* The input:
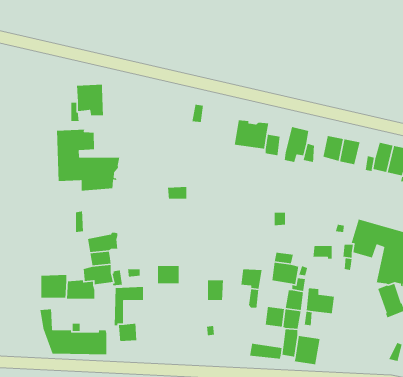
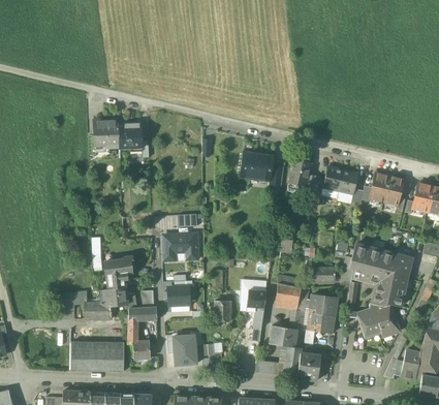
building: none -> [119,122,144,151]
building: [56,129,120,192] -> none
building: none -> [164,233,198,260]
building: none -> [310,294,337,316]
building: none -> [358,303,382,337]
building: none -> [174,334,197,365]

* * *

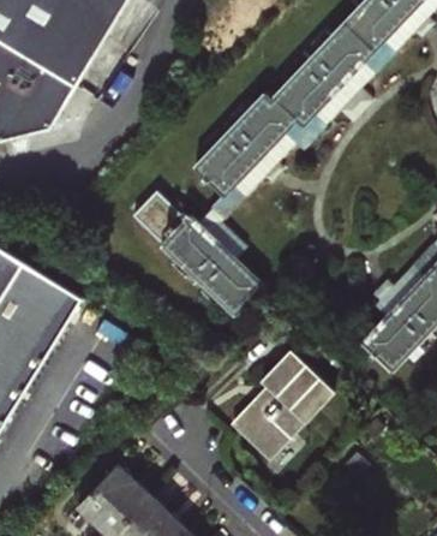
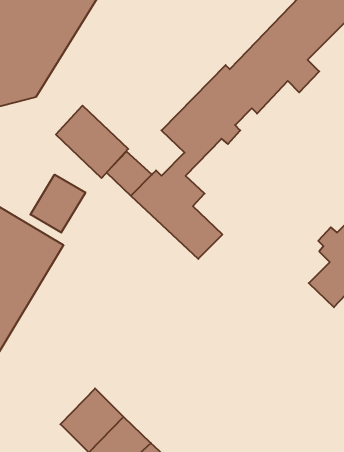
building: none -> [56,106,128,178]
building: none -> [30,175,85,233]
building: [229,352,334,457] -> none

* * *

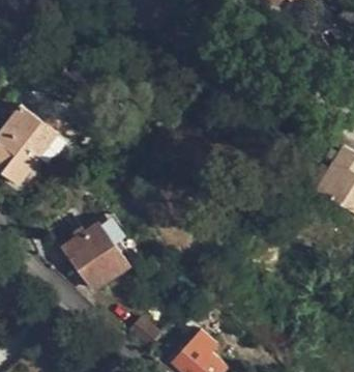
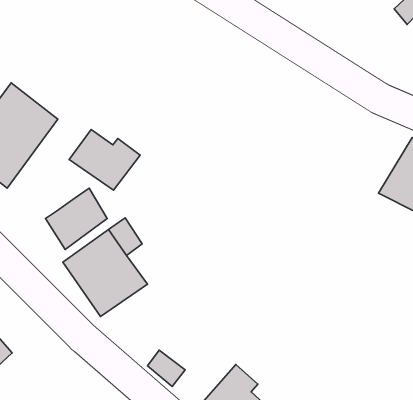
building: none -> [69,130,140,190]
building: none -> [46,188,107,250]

* Task to complete: Write out only the lines that run from the line containing "building: none -> [56,106,128,178]" through the line containing "building: [229,352,334,457] -> none", both included, exactly as they appear above.

* Response box:
building: none -> [56,106,128,178]
building: none -> [30,175,85,233]
building: [229,352,334,457] -> none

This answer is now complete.